Task objective - All lines from the one containing "brown key [110,215,206,254] -> none" through the end of the data below must be reproduced exactly, and no others.

Dataset extract -
───

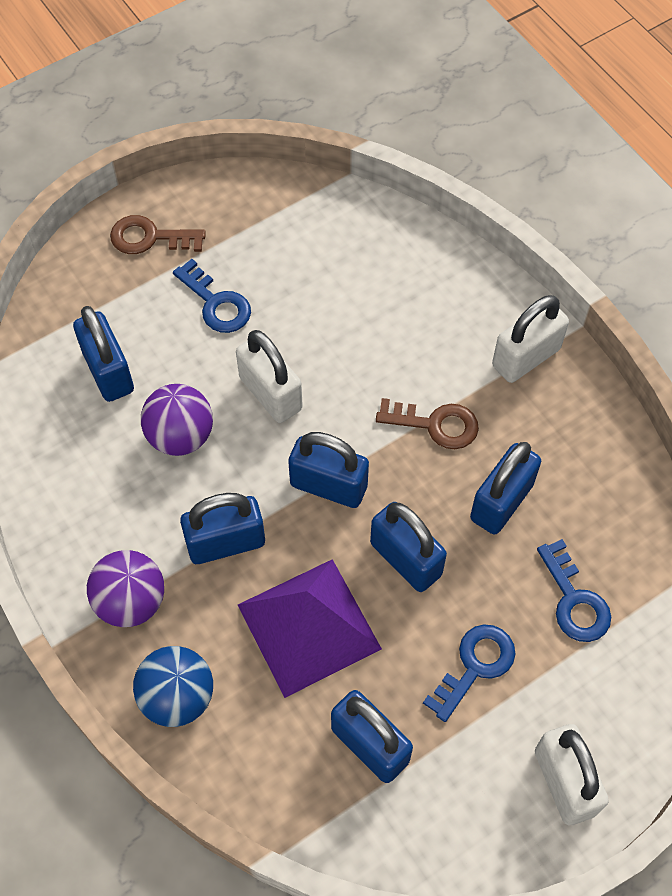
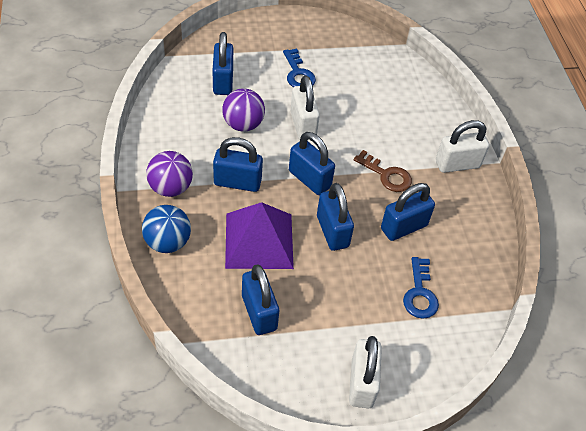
camera: 20 degrees right, 10 degrees down
brown key [110,215,206,254] -> none
blue key [423,624,515,722] -> none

───

Response -
brown key [110,215,206,254] -> none
blue key [423,624,515,722] -> none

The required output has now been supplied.